**WHAT IS EXPECTED**
Lift out, unaltered, the lines of the material below between the line holding "blue ball: 7 -> 4" and the line holding "white phone: 5 -> 4", counting both.

**MATERIAL SUPPLIED**
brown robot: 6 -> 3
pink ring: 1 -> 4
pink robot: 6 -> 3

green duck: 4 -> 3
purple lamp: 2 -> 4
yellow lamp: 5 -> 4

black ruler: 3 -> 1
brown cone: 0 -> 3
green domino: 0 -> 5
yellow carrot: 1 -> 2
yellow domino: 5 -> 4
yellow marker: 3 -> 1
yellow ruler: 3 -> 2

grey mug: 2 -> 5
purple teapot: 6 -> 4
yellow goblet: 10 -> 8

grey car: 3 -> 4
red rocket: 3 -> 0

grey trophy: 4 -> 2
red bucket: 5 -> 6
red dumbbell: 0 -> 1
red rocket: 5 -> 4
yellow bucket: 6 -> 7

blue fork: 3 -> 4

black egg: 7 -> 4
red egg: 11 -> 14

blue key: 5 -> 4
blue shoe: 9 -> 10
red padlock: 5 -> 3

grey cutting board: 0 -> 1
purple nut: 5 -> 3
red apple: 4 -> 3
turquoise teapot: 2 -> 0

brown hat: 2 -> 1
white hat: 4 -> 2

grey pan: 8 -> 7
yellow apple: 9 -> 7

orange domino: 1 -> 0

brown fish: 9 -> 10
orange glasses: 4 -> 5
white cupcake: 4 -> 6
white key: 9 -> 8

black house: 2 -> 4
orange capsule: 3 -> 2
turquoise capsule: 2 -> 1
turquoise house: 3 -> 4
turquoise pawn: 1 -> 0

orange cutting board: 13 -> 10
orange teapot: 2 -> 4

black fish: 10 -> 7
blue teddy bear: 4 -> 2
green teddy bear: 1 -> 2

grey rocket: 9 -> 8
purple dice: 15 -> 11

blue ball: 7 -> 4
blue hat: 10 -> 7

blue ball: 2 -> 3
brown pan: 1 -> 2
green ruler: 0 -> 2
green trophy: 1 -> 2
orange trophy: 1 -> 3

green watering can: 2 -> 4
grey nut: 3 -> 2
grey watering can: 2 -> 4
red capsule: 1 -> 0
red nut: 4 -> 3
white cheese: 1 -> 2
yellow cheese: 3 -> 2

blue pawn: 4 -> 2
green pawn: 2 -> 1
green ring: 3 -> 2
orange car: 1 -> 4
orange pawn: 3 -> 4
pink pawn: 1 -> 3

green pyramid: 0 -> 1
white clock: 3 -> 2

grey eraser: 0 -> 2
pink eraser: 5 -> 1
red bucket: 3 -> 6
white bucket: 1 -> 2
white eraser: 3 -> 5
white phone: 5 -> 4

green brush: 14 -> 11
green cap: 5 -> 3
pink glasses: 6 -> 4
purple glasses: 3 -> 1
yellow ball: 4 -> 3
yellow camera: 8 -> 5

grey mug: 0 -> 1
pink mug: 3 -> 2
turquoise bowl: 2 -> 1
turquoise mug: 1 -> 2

**TASK SOLUTION**
blue ball: 7 -> 4
blue hat: 10 -> 7

blue ball: 2 -> 3
brown pan: 1 -> 2
green ruler: 0 -> 2
green trophy: 1 -> 2
orange trophy: 1 -> 3

green watering can: 2 -> 4
grey nut: 3 -> 2
grey watering can: 2 -> 4
red capsule: 1 -> 0
red nut: 4 -> 3
white cheese: 1 -> 2
yellow cheese: 3 -> 2

blue pawn: 4 -> 2
green pawn: 2 -> 1
green ring: 3 -> 2
orange car: 1 -> 4
orange pawn: 3 -> 4
pink pawn: 1 -> 3

green pyramid: 0 -> 1
white clock: 3 -> 2

grey eraser: 0 -> 2
pink eraser: 5 -> 1
red bucket: 3 -> 6
white bucket: 1 -> 2
white eraser: 3 -> 5
white phone: 5 -> 4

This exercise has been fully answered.